> [Task inputs]
-=-=-=-=-

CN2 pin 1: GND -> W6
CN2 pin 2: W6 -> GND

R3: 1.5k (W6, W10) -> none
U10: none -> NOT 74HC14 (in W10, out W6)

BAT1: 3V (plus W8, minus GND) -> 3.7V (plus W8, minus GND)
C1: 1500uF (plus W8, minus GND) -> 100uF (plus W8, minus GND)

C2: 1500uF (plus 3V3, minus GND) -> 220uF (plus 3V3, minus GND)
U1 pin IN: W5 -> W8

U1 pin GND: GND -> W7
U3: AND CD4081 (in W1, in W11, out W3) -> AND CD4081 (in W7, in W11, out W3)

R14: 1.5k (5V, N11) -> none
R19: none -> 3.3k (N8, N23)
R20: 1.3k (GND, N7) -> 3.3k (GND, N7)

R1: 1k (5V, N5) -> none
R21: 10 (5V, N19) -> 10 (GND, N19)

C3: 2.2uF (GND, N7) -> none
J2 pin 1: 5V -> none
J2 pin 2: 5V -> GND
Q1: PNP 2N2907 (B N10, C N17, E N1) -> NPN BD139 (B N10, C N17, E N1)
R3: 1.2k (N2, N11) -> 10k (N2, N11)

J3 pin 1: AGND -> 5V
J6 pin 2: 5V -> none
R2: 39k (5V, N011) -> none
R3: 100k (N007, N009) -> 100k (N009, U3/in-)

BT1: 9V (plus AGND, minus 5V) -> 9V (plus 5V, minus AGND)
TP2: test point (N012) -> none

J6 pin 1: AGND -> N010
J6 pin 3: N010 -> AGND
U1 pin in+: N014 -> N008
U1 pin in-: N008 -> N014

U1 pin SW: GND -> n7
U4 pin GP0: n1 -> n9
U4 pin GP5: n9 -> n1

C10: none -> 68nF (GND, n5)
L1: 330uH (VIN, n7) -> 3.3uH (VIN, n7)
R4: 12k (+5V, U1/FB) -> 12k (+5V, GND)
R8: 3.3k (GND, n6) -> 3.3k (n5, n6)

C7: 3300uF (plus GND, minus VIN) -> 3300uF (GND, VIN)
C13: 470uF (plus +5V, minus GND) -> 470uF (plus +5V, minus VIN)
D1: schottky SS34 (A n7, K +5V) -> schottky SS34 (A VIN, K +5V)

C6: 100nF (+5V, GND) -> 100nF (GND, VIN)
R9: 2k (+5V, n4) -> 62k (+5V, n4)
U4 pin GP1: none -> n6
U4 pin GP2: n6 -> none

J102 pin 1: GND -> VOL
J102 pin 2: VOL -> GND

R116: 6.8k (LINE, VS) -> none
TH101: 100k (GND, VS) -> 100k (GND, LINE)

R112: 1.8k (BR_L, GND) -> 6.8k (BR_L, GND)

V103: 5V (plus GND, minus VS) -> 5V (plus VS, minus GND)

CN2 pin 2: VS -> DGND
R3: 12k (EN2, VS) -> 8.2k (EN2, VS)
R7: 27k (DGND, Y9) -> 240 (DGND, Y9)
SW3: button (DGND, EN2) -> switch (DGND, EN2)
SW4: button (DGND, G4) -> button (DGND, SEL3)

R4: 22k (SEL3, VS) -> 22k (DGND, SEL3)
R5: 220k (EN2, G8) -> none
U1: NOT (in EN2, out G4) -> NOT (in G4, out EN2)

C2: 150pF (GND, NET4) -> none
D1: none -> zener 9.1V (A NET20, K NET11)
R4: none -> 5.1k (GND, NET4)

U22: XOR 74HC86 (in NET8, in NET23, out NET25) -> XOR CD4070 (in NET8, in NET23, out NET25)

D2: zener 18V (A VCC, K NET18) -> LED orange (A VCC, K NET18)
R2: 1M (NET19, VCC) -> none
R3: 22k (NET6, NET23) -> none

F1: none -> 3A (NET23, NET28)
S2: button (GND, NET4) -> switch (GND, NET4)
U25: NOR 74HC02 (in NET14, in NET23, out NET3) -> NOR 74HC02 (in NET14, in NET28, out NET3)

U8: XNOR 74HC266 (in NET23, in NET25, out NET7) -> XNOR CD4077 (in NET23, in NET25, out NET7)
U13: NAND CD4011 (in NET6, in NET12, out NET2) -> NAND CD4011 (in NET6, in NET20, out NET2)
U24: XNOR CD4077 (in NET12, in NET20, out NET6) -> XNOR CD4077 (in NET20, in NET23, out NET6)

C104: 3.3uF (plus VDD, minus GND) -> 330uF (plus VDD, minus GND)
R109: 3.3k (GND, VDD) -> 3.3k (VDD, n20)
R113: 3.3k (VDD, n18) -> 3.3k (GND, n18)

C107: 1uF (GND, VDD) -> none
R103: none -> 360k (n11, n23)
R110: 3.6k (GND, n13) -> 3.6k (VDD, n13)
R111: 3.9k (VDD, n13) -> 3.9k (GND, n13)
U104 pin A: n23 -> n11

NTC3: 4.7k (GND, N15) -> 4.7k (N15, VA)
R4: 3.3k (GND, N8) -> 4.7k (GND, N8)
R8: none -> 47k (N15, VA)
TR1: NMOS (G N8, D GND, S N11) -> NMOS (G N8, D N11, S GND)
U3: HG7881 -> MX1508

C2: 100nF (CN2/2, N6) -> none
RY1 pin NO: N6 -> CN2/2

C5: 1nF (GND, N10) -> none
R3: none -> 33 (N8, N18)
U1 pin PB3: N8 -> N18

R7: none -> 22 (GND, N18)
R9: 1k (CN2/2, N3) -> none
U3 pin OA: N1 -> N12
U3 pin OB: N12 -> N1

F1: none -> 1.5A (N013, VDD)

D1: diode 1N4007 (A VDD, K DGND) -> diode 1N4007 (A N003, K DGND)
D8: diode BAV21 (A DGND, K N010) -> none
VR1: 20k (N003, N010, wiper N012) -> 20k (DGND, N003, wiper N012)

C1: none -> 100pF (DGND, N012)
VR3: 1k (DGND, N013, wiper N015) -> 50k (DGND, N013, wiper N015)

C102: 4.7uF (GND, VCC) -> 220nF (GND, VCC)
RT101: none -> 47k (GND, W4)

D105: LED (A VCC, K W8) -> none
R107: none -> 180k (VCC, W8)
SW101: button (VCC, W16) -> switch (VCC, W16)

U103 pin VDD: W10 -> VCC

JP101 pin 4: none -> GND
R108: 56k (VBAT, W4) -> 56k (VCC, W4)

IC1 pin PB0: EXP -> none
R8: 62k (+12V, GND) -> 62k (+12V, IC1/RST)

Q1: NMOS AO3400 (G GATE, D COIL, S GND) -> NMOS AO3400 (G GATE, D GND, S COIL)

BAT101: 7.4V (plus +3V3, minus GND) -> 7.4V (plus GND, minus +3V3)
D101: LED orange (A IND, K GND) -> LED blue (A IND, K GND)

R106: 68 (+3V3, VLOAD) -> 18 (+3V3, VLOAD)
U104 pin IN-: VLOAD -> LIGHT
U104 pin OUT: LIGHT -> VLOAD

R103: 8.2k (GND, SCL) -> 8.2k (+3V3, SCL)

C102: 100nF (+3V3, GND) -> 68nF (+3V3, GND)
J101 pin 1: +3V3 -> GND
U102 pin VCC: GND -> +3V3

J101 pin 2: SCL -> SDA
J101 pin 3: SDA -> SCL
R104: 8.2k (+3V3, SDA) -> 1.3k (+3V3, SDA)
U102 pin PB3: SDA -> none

-=-=-=-=-

> [Exercise]
From the records above, transcribe exactly the run of lines that opens with the line holding "R109: 3.3k (GND, VDD) -> 3.3k (VDD, n20)" and closes with the line holding "RY1 pin NO: N6 -> CN2/2", both included.

> [Output for this task]
R109: 3.3k (GND, VDD) -> 3.3k (VDD, n20)
R113: 3.3k (VDD, n18) -> 3.3k (GND, n18)

C107: 1uF (GND, VDD) -> none
R103: none -> 360k (n11, n23)
R110: 3.6k (GND, n13) -> 3.6k (VDD, n13)
R111: 3.9k (VDD, n13) -> 3.9k (GND, n13)
U104 pin A: n23 -> n11

NTC3: 4.7k (GND, N15) -> 4.7k (N15, VA)
R4: 3.3k (GND, N8) -> 4.7k (GND, N8)
R8: none -> 47k (N15, VA)
TR1: NMOS (G N8, D GND, S N11) -> NMOS (G N8, D N11, S GND)
U3: HG7881 -> MX1508

C2: 100nF (CN2/2, N6) -> none
RY1 pin NO: N6 -> CN2/2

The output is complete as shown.